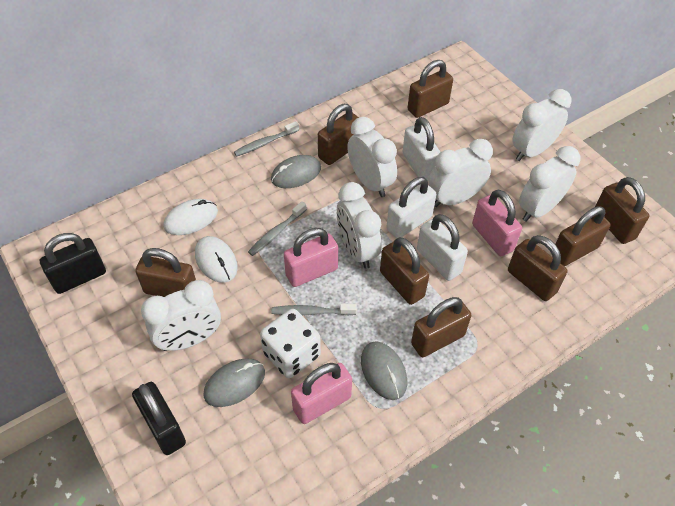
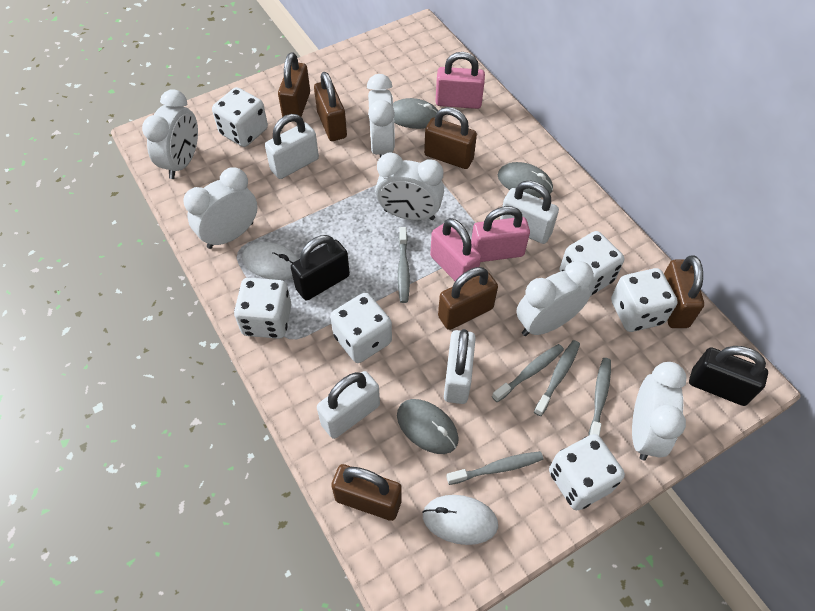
brown padlock: 8 -> 6
grey toothbrush: 3 -> 5
white dice: 1 -> 6
white padlock: 3 -> 4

■ **THE TASK**:
Copy all the lines of data exactly as they appear, dropping any images.

■ **ANSWER SECTION**:
brown padlock: 8 -> 6
grey toothbrush: 3 -> 5
white dice: 1 -> 6
white padlock: 3 -> 4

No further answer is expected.